» **PROBLEM STATEMENT**
Lines from the top of the entries through the line that has "yellow circle: (200, 169) -> (122, 43), moved" must be duplicated exactly, and no others.

Synthetic shape transformation data
══════════════════════════════

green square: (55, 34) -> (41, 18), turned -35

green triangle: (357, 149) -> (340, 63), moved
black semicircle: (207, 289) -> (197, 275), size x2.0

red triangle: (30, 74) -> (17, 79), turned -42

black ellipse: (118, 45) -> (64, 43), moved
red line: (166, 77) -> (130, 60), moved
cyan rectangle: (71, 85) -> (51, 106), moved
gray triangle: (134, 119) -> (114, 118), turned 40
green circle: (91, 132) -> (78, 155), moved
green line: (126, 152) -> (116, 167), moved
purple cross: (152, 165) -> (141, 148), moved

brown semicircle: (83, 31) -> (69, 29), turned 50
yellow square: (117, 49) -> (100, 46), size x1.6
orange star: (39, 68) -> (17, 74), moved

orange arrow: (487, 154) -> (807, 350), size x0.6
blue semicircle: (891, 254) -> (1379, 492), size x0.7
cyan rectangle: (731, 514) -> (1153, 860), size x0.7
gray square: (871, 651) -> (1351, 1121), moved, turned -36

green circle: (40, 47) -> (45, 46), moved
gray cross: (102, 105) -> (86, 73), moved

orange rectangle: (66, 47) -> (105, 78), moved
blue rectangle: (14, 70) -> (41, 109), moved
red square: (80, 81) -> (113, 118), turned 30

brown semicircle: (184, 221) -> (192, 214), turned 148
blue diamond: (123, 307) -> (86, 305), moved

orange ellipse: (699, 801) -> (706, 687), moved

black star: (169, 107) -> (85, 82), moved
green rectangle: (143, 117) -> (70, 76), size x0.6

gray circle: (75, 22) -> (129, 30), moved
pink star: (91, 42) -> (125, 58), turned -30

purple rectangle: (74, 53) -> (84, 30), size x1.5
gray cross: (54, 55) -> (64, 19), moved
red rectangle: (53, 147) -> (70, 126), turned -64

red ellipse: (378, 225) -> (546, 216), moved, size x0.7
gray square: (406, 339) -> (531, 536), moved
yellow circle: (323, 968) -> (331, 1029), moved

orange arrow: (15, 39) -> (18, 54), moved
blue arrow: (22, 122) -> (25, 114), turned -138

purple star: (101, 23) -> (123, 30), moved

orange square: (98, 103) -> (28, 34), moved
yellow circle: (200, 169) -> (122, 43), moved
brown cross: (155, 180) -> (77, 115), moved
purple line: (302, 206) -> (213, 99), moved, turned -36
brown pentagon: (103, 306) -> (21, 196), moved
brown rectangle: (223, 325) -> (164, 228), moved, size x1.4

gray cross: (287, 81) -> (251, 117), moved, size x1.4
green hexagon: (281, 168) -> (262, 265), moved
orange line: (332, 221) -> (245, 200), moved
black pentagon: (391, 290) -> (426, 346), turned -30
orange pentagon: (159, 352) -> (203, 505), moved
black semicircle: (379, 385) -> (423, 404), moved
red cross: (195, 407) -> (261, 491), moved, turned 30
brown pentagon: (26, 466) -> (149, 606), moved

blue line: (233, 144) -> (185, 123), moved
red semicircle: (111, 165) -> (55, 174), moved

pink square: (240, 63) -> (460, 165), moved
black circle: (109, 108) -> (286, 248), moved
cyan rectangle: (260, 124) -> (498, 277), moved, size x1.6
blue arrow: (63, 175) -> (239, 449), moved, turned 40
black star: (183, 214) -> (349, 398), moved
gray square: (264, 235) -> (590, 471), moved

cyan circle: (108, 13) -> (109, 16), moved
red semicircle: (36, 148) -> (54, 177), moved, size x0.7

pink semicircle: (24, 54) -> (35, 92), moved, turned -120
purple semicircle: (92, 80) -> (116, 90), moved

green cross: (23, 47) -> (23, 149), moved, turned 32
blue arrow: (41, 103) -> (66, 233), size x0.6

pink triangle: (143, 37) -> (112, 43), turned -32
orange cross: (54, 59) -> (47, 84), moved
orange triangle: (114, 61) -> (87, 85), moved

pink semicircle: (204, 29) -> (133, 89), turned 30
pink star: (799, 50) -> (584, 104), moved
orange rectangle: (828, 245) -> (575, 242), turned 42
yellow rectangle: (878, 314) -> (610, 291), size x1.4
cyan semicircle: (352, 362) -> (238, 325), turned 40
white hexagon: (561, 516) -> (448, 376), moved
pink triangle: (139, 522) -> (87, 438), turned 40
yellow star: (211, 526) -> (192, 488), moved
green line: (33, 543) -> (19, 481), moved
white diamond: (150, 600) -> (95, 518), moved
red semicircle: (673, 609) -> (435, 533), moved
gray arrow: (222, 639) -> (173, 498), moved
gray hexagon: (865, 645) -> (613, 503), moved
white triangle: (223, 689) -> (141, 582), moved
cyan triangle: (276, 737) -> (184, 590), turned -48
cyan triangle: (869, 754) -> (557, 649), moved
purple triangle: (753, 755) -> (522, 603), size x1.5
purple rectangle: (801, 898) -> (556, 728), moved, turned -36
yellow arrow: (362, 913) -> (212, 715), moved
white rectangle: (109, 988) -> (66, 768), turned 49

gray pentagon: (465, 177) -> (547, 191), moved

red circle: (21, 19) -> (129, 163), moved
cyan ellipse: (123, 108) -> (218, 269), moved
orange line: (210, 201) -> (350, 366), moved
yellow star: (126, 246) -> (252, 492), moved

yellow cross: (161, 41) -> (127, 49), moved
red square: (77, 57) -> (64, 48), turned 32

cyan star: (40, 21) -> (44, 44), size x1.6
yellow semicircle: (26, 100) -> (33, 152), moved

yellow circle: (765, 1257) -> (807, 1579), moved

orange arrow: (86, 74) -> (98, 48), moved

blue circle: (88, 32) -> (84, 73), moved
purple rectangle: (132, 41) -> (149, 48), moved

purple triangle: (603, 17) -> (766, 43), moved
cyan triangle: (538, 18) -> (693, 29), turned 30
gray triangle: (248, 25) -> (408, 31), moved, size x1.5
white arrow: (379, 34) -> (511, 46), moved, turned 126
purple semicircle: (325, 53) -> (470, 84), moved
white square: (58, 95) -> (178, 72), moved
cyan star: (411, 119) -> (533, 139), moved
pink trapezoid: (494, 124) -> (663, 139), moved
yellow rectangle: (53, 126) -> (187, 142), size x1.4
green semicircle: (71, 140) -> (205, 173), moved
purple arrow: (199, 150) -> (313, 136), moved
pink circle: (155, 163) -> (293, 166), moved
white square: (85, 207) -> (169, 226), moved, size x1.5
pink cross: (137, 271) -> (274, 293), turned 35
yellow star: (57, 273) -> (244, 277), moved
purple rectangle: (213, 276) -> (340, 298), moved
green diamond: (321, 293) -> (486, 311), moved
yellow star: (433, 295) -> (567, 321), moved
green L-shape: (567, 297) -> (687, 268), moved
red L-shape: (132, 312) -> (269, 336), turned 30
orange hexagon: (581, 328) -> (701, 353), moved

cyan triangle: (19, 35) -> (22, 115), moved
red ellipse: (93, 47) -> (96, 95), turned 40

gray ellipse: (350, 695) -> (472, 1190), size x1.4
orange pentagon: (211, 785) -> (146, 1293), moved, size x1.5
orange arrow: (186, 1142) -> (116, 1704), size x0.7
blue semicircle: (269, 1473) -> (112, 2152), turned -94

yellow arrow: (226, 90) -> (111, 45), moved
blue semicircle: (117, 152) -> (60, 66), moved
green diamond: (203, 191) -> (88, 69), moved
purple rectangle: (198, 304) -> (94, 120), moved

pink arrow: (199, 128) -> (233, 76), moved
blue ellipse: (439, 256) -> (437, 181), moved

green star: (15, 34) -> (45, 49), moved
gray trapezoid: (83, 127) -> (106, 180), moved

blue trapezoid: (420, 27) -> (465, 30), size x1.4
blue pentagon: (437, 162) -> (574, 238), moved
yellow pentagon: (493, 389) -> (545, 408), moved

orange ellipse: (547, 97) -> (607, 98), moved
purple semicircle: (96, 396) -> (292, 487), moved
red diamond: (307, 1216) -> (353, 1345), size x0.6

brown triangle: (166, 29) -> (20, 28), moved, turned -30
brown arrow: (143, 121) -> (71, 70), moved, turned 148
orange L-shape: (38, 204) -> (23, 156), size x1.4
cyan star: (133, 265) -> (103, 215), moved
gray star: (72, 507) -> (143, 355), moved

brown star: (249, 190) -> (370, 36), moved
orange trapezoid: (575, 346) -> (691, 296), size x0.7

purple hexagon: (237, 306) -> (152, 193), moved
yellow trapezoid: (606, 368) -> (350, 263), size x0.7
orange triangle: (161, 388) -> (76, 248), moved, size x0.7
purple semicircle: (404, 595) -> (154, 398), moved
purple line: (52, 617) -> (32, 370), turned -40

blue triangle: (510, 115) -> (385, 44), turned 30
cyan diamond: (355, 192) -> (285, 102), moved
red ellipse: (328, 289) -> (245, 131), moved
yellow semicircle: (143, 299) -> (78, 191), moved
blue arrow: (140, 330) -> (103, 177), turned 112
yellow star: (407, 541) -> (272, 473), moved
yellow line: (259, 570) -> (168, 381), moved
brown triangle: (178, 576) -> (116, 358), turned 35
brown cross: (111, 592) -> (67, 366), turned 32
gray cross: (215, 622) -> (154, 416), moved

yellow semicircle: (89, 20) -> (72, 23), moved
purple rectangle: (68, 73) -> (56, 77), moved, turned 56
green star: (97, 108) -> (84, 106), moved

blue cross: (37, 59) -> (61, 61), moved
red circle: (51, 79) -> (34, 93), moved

══════════════════════════════

» **EXERCISE RESPONSE**
green square: (55, 34) -> (41, 18), turned -35

green triangle: (357, 149) -> (340, 63), moved
black semicircle: (207, 289) -> (197, 275), size x2.0

red triangle: (30, 74) -> (17, 79), turned -42

black ellipse: (118, 45) -> (64, 43), moved
red line: (166, 77) -> (130, 60), moved
cyan rectangle: (71, 85) -> (51, 106), moved
gray triangle: (134, 119) -> (114, 118), turned 40
green circle: (91, 132) -> (78, 155), moved
green line: (126, 152) -> (116, 167), moved
purple cross: (152, 165) -> (141, 148), moved

brown semicircle: (83, 31) -> (69, 29), turned 50
yellow square: (117, 49) -> (100, 46), size x1.6
orange star: (39, 68) -> (17, 74), moved

orange arrow: (487, 154) -> (807, 350), size x0.6
blue semicircle: (891, 254) -> (1379, 492), size x0.7
cyan rectangle: (731, 514) -> (1153, 860), size x0.7
gray square: (871, 651) -> (1351, 1121), moved, turned -36

green circle: (40, 47) -> (45, 46), moved
gray cross: (102, 105) -> (86, 73), moved

orange rectangle: (66, 47) -> (105, 78), moved
blue rectangle: (14, 70) -> (41, 109), moved
red square: (80, 81) -> (113, 118), turned 30

brown semicircle: (184, 221) -> (192, 214), turned 148
blue diamond: (123, 307) -> (86, 305), moved

orange ellipse: (699, 801) -> (706, 687), moved

black star: (169, 107) -> (85, 82), moved
green rectangle: (143, 117) -> (70, 76), size x0.6

gray circle: (75, 22) -> (129, 30), moved
pink star: (91, 42) -> (125, 58), turned -30

purple rectangle: (74, 53) -> (84, 30), size x1.5
gray cross: (54, 55) -> (64, 19), moved
red rectangle: (53, 147) -> (70, 126), turned -64

red ellipse: (378, 225) -> (546, 216), moved, size x0.7
gray square: (406, 339) -> (531, 536), moved
yellow circle: (323, 968) -> (331, 1029), moved

orange arrow: (15, 39) -> (18, 54), moved
blue arrow: (22, 122) -> (25, 114), turned -138

purple star: (101, 23) -> (123, 30), moved

orange square: (98, 103) -> (28, 34), moved
yellow circle: (200, 169) -> (122, 43), moved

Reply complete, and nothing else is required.